Directions
Give back the listing in full and exactly, leaving out the images.

*** Opening of Collected material ***

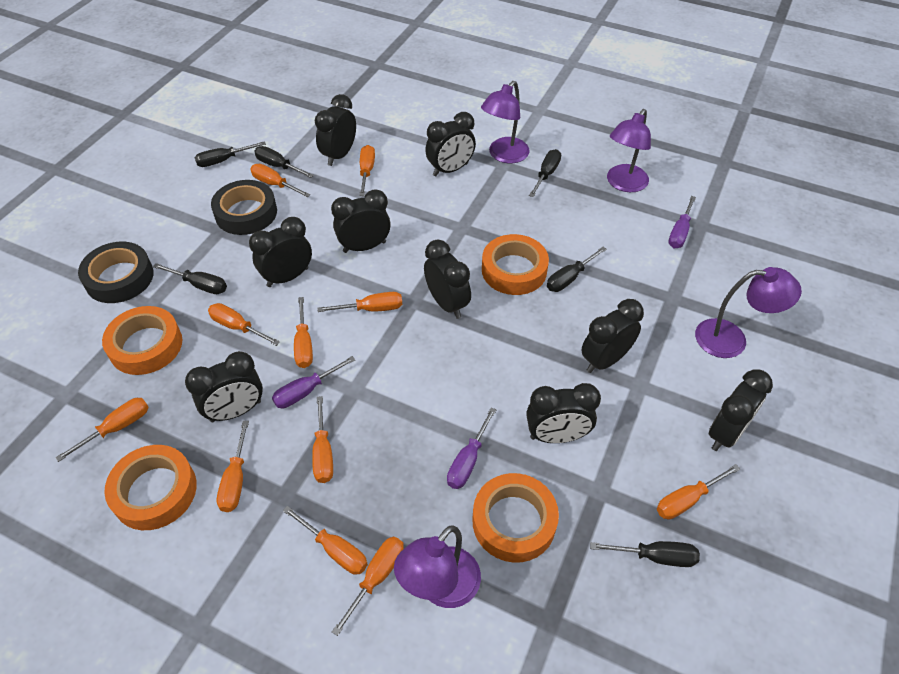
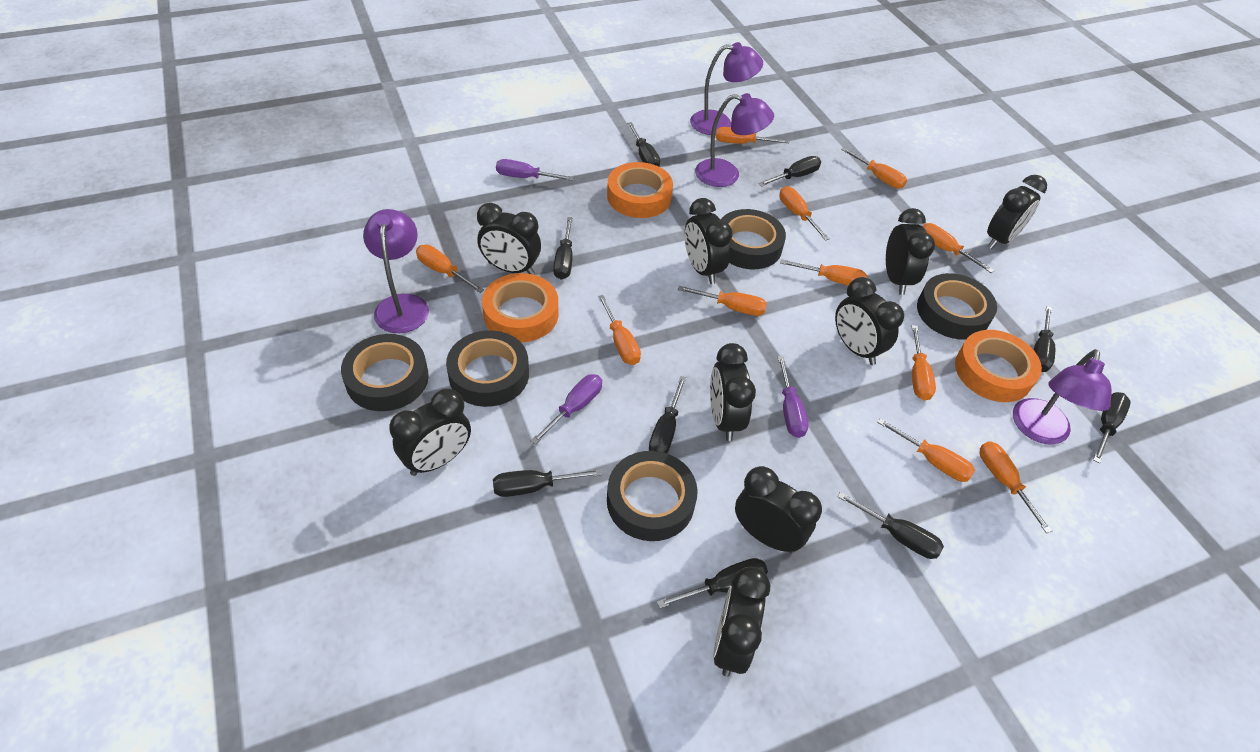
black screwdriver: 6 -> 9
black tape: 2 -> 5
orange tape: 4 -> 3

*** Close of Collected material ***

Answer
black screwdriver: 6 -> 9
black tape: 2 -> 5
orange tape: 4 -> 3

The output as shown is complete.